Problem requirements >> From the listing below, copy each line that holds "purple".

Dataset >>
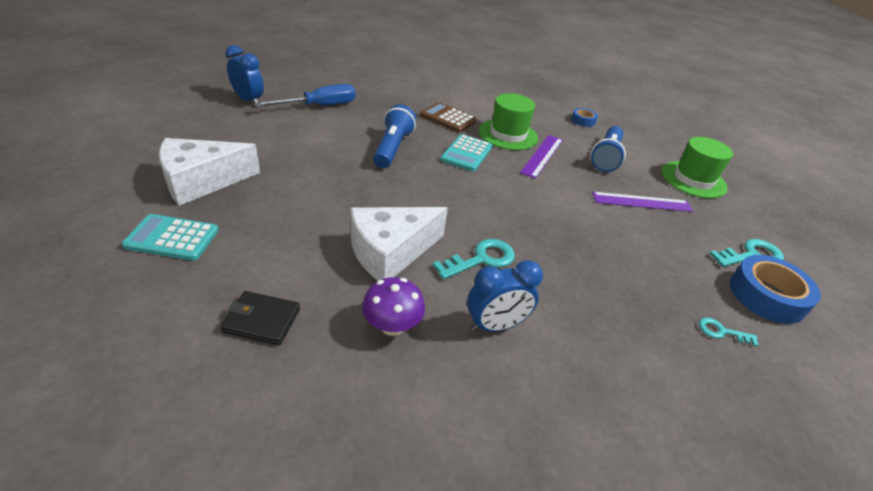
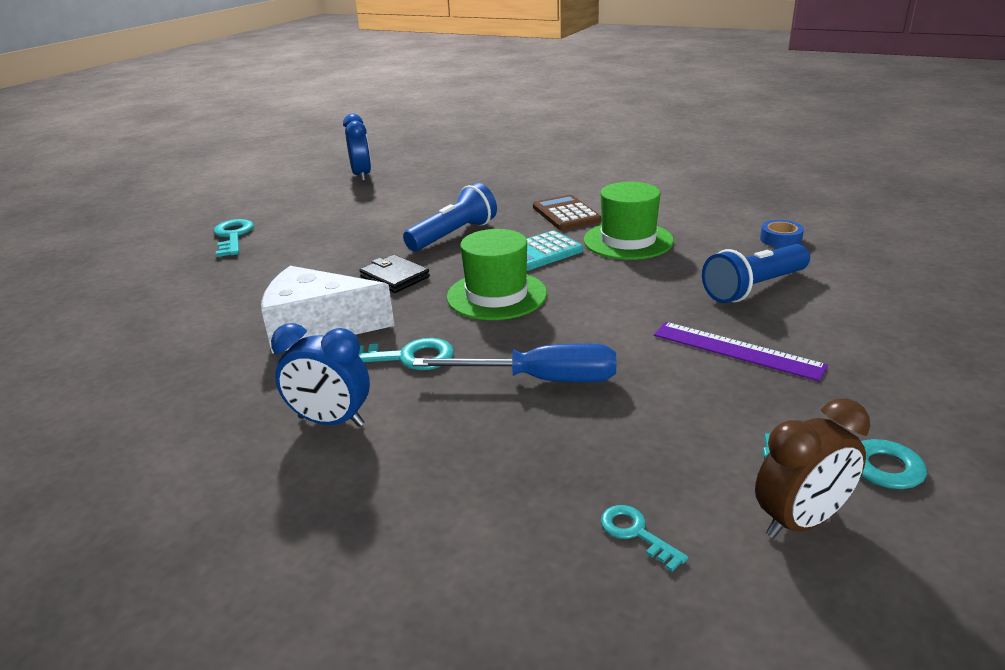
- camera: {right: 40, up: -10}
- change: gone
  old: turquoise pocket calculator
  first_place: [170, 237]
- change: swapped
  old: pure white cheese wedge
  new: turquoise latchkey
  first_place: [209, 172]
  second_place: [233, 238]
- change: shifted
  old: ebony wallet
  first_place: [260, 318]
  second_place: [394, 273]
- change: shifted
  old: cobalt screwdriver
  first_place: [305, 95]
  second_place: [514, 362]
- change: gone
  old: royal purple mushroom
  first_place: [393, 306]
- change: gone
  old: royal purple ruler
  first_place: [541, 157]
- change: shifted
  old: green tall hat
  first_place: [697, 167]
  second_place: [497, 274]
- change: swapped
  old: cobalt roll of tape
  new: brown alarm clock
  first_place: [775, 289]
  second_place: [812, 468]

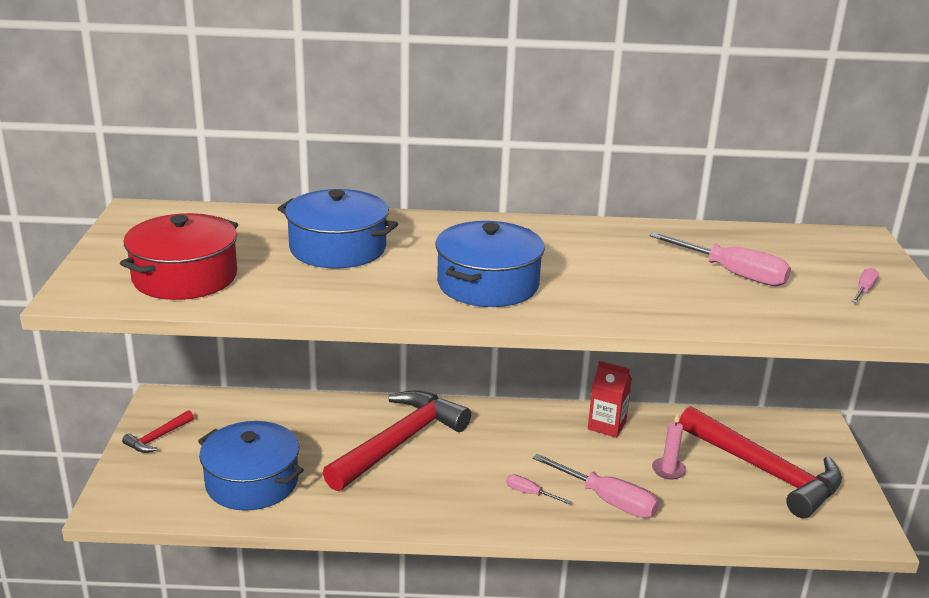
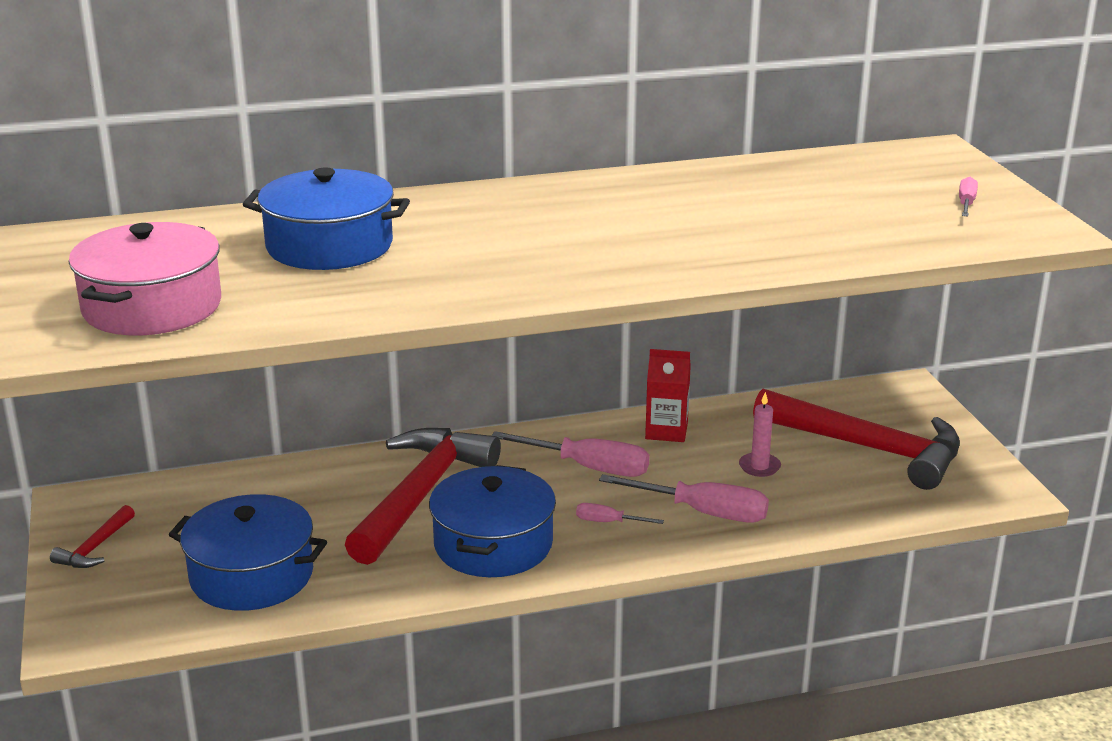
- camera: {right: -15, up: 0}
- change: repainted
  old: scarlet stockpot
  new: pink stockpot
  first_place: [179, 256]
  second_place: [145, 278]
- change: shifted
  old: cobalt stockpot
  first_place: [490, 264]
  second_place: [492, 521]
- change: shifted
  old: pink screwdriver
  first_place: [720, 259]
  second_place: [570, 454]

* * *

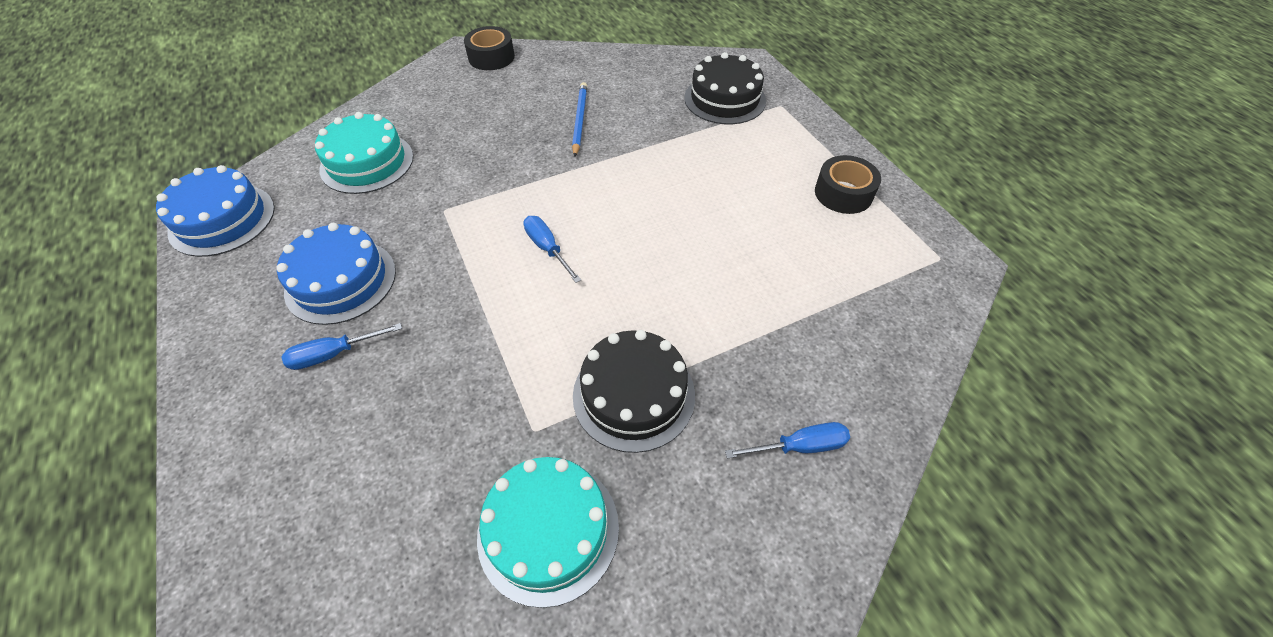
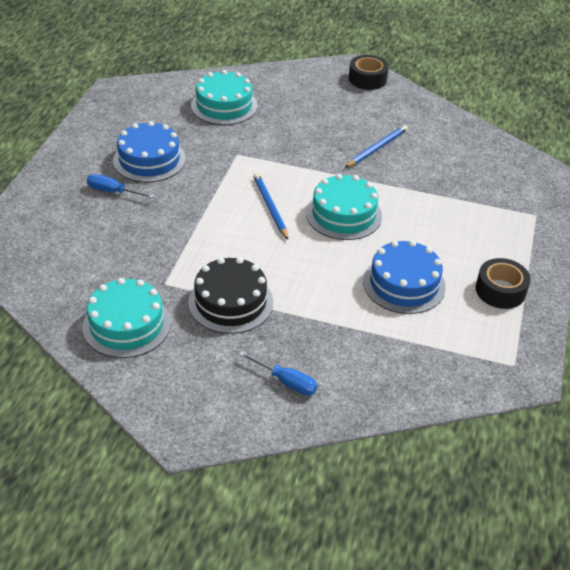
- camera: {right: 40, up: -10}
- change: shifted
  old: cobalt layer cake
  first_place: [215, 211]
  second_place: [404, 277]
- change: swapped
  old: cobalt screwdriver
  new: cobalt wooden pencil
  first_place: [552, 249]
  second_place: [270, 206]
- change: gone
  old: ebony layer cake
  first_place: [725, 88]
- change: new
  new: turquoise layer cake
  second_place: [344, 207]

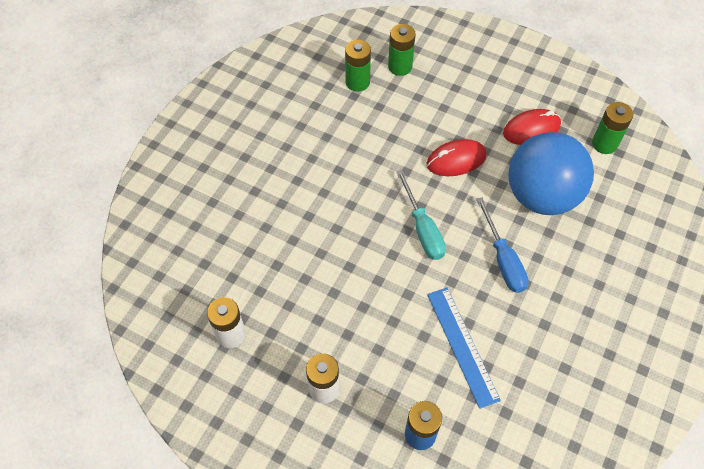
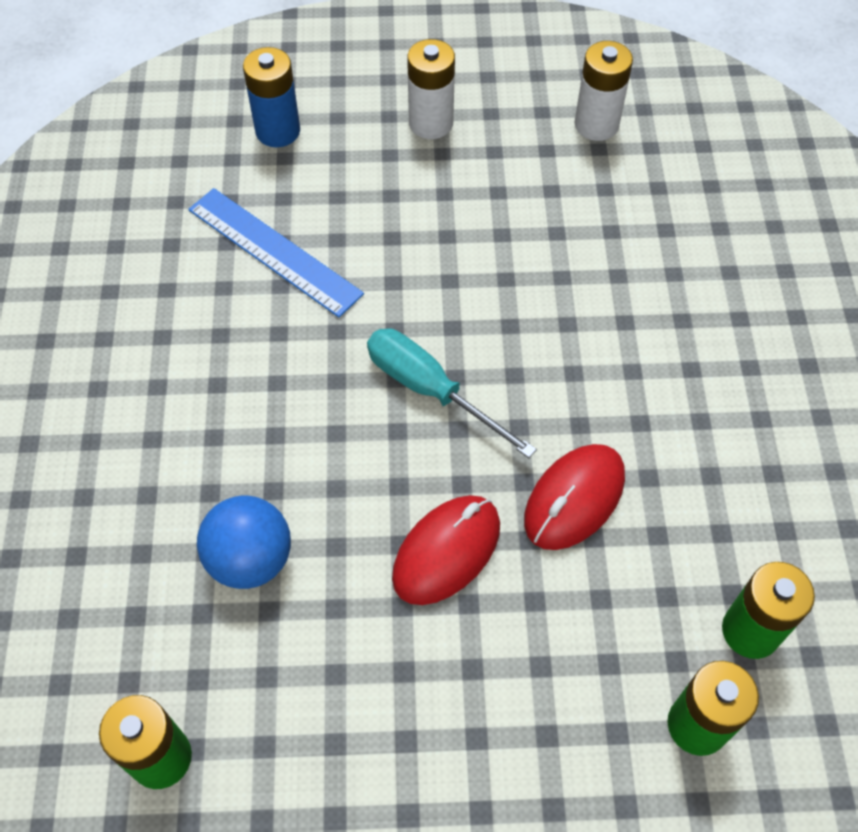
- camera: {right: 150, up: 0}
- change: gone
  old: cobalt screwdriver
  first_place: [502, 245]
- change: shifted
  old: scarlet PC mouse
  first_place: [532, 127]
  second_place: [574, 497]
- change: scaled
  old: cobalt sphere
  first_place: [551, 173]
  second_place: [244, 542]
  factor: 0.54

==

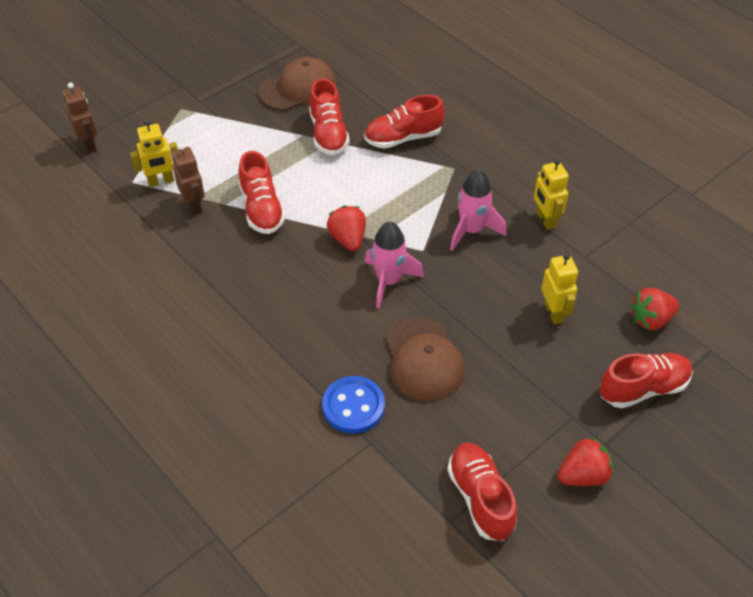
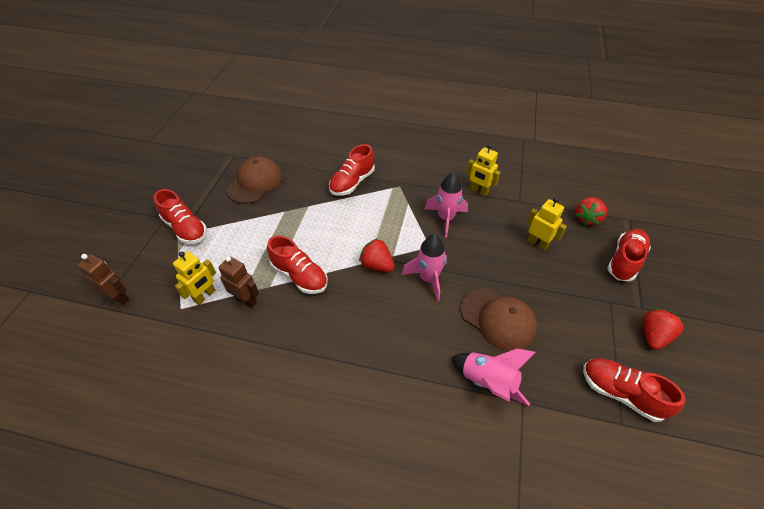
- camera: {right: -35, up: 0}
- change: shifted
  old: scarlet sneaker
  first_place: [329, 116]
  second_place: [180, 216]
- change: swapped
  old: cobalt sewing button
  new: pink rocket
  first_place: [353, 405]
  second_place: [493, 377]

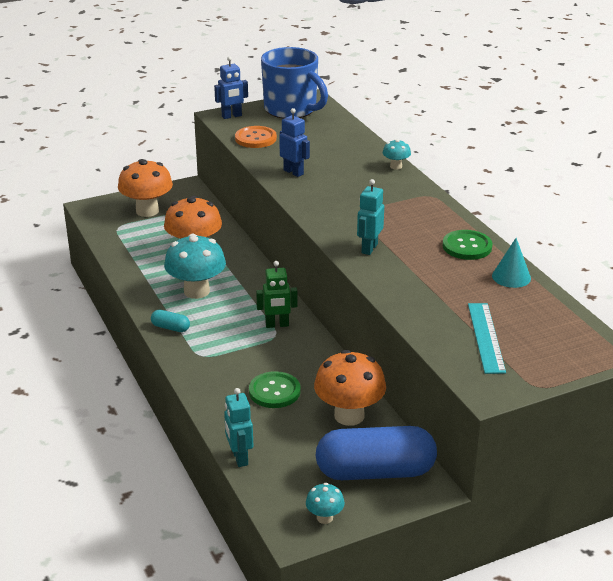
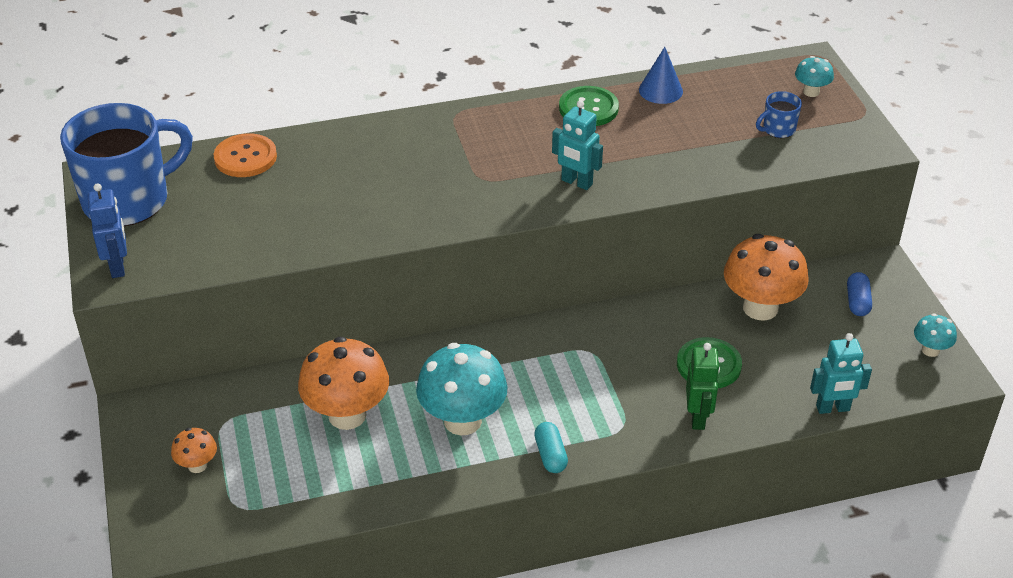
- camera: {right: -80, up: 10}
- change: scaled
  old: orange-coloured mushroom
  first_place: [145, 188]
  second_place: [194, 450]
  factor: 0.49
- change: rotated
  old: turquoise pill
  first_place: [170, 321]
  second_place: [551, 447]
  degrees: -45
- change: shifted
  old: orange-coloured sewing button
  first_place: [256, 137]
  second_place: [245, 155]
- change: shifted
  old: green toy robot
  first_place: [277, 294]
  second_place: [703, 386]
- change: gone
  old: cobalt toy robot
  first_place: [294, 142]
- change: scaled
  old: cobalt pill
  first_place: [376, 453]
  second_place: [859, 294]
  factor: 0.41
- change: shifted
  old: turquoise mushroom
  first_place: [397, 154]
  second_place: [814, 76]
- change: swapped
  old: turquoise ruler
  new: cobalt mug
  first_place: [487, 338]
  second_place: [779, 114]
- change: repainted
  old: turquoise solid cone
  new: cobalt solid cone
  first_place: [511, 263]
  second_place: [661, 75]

Solution to the problem >>
  old: royal purple mushroom
  old: royal purple ruler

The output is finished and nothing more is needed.